• Work item: From the listing below, restate word for word the lines from the line containing "none -> purple brick E12:E13 level 1" down through the line containing "none -> brown plate L13 level 2". Exclude pictures.

• Records to use:
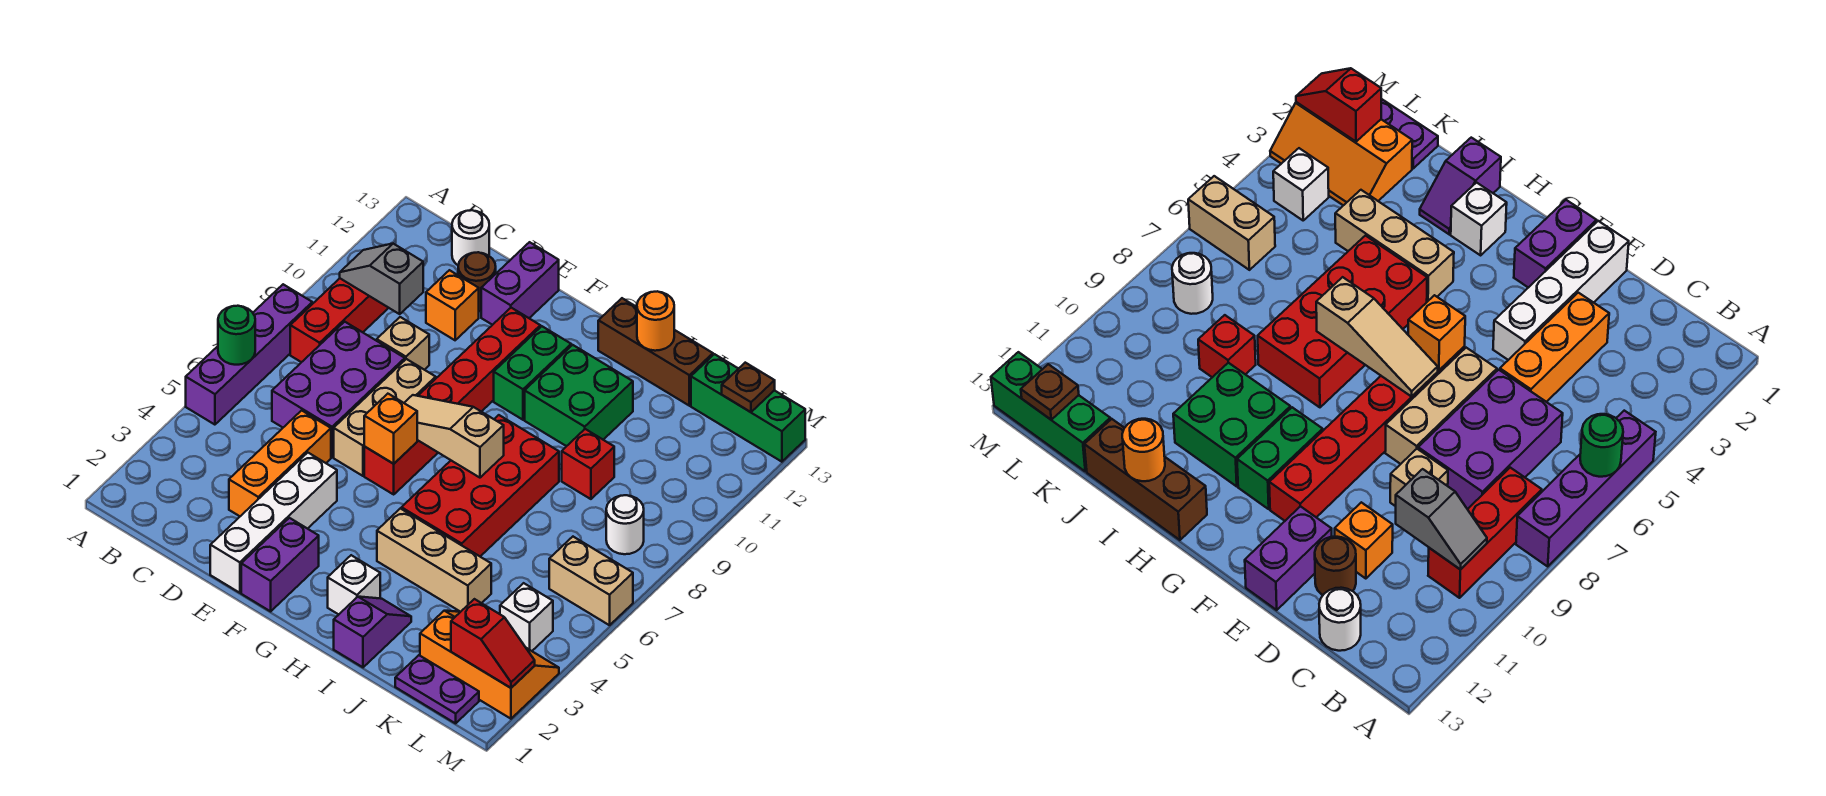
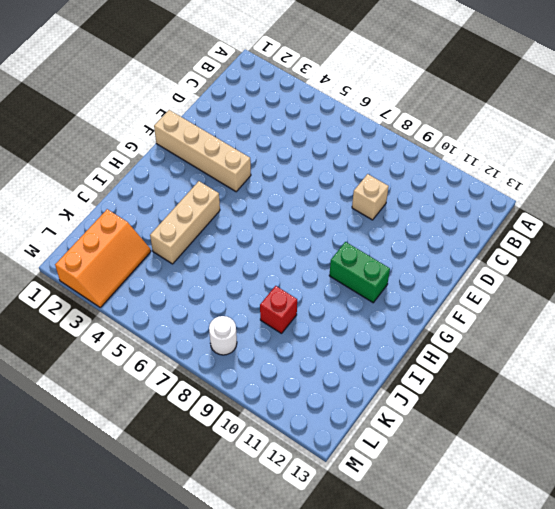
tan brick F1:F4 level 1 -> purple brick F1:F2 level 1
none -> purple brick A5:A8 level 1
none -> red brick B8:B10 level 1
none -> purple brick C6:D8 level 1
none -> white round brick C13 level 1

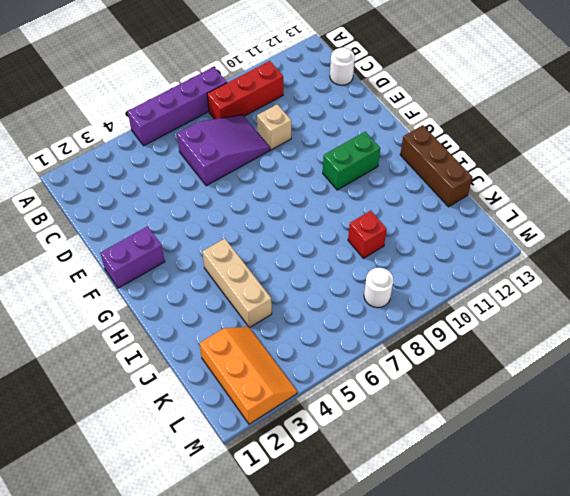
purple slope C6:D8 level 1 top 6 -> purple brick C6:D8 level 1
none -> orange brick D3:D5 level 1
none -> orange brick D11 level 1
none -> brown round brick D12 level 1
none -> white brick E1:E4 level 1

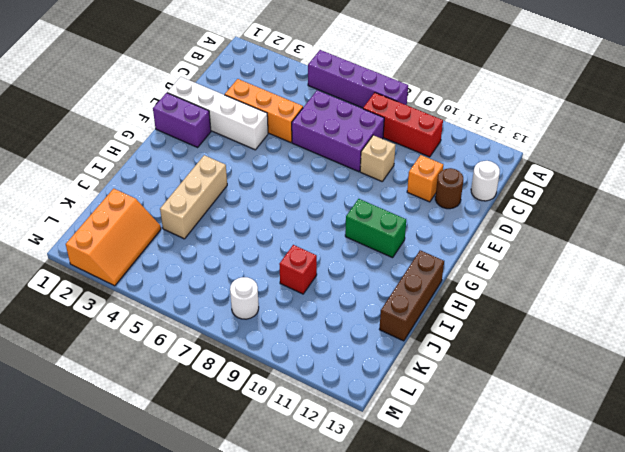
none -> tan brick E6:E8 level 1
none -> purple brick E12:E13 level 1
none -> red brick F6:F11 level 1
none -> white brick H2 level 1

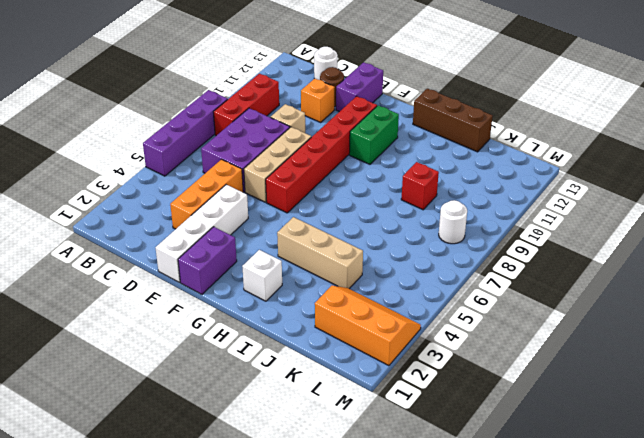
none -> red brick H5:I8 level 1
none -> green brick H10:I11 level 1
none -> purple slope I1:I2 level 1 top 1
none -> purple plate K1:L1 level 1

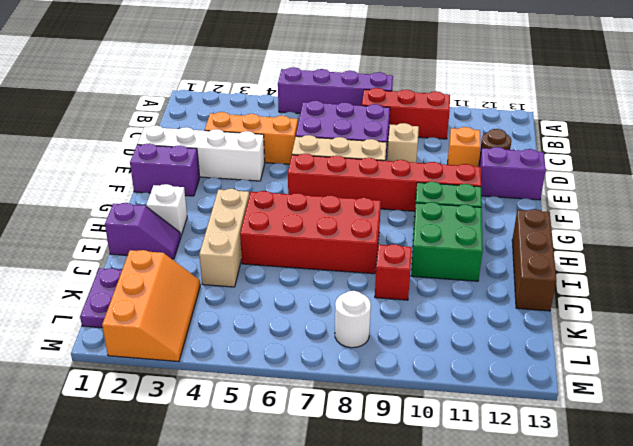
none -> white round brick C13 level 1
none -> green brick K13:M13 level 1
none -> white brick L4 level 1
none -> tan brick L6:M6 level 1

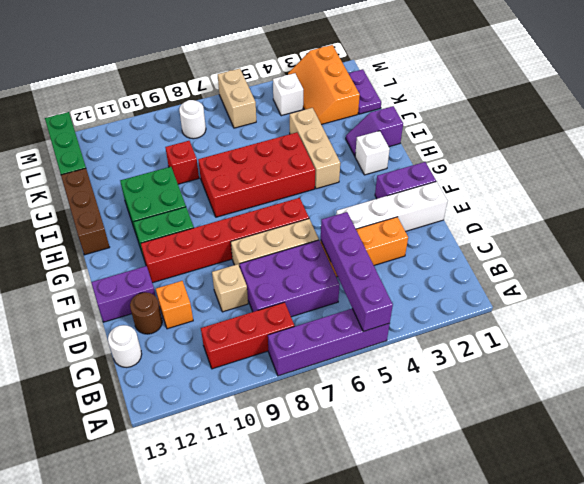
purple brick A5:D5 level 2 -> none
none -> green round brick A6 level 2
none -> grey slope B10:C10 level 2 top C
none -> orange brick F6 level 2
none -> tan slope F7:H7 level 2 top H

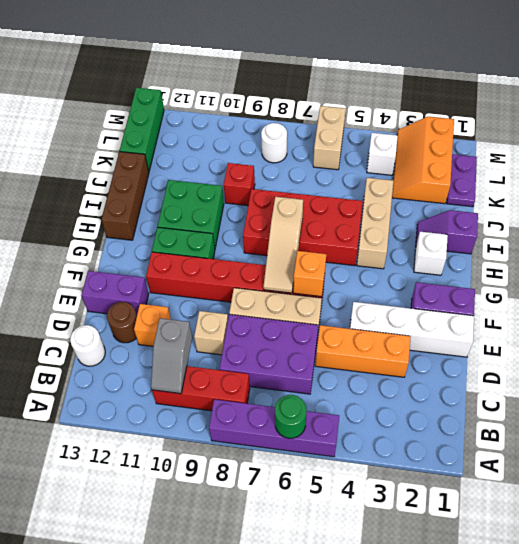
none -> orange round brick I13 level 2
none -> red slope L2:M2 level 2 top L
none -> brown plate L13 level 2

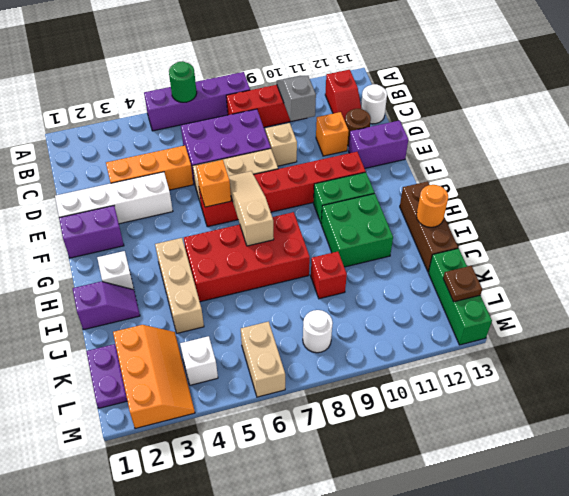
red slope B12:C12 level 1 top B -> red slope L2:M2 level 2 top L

---

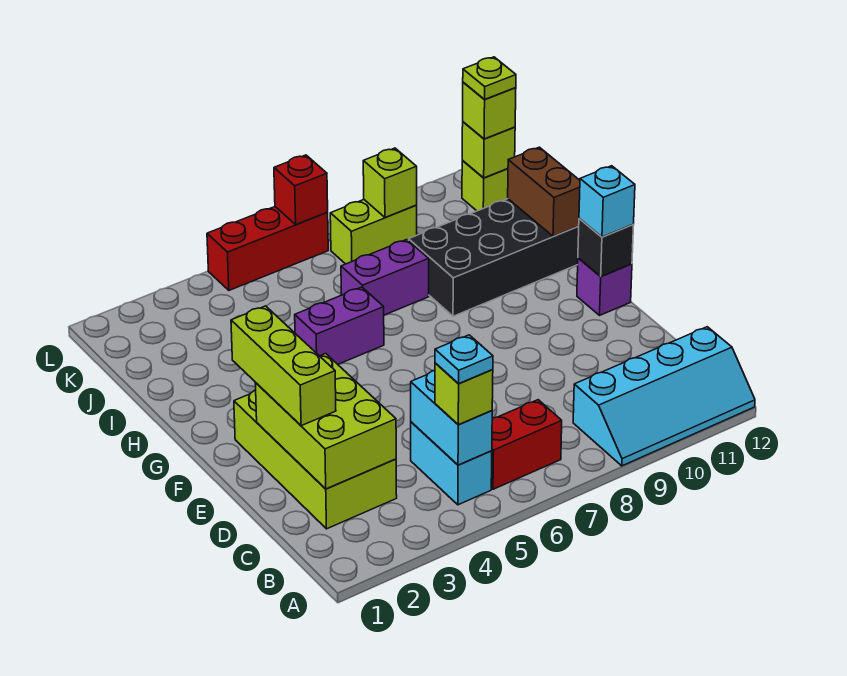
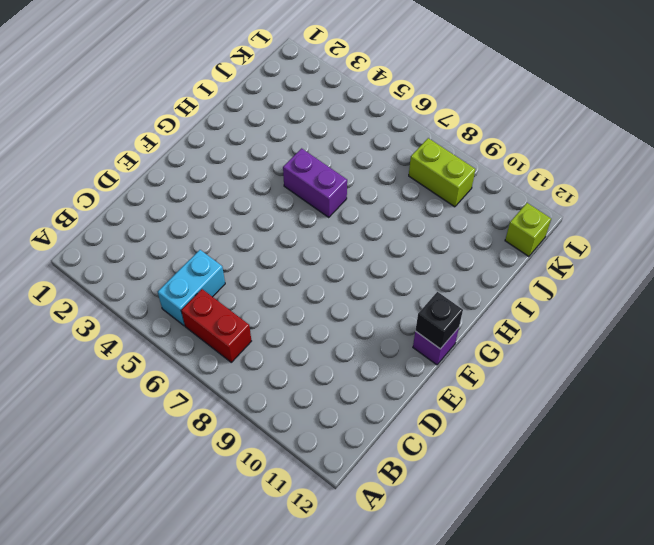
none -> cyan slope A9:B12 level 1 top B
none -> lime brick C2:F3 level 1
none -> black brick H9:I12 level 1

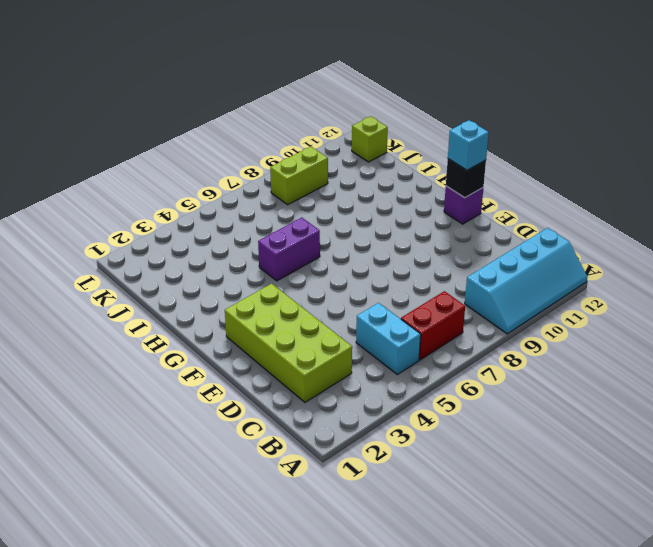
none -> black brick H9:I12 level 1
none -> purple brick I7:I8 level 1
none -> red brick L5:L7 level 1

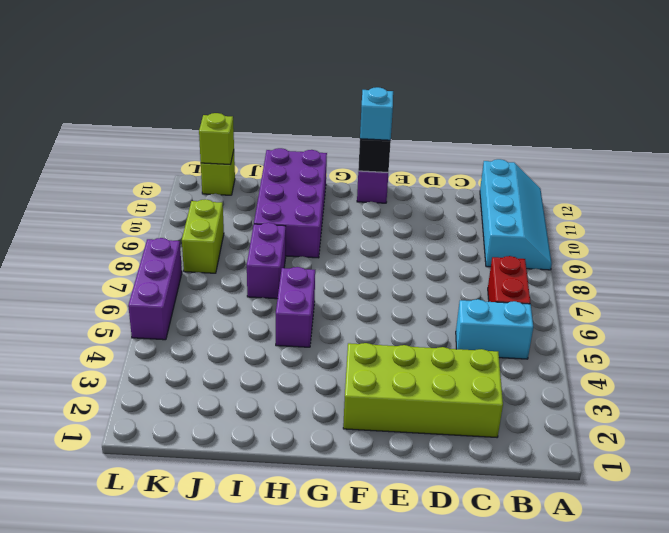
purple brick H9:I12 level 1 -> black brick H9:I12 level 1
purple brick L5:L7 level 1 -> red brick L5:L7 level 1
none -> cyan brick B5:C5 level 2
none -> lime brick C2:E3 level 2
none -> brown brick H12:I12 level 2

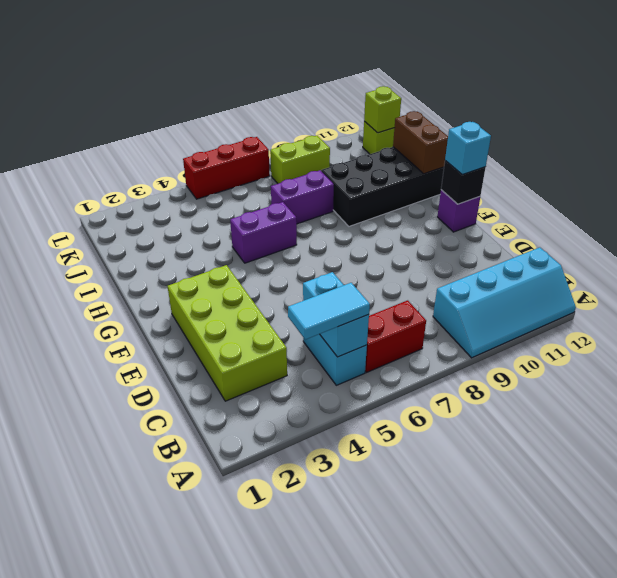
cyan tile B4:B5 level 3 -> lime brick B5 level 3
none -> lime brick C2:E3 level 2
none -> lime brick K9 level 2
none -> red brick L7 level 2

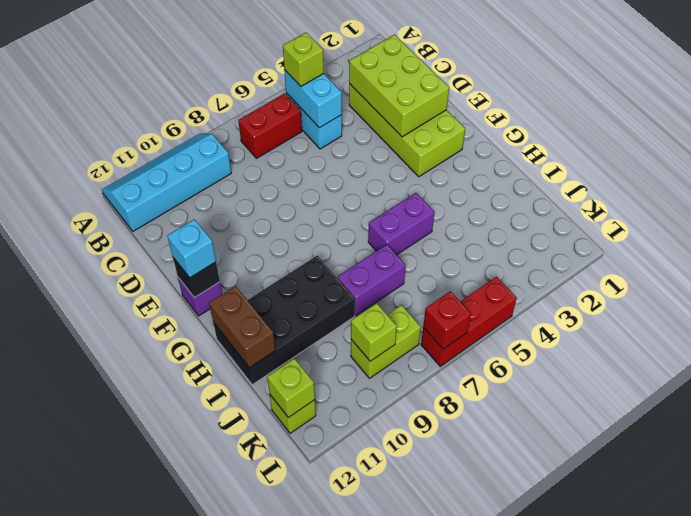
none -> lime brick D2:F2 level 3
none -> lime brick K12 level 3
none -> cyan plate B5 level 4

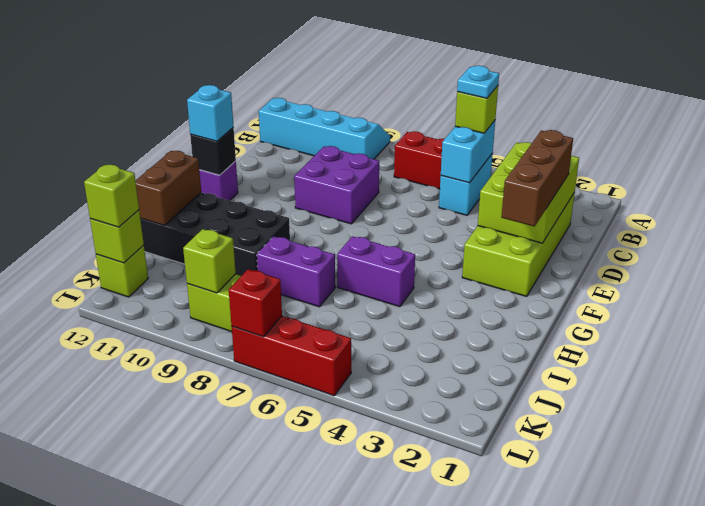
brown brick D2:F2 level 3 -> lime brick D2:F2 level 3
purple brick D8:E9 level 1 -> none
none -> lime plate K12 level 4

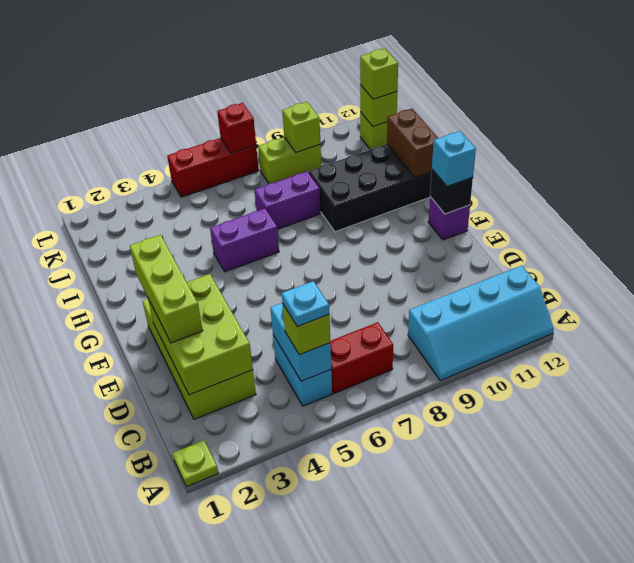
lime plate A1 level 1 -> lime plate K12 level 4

---

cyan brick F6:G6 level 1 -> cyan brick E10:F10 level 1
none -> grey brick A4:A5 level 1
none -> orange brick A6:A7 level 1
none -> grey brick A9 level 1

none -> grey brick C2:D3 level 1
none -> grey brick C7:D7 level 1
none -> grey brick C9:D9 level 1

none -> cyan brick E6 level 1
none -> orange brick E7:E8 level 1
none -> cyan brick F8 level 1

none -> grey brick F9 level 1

• Written answer:
none -> purple brick E12:E13 level 1
none -> red brick F6:F11 level 1
none -> white brick H2 level 1

none -> red brick H5:I8 level 1
none -> green brick H10:I11 level 1
none -> purple slope I1:I2 level 1 top 1
none -> purple plate K1:L1 level 1

none -> white round brick C13 level 1
none -> green brick K13:M13 level 1
none -> white brick L4 level 1
none -> tan brick L6:M6 level 1

purple brick A5:D5 level 2 -> none
none -> green round brick A6 level 2
none -> grey slope B10:C10 level 2 top C
none -> orange brick F6 level 2
none -> tan slope F7:H7 level 2 top H

none -> orange round brick I13 level 2
none -> red slope L2:M2 level 2 top L
none -> brown plate L13 level 2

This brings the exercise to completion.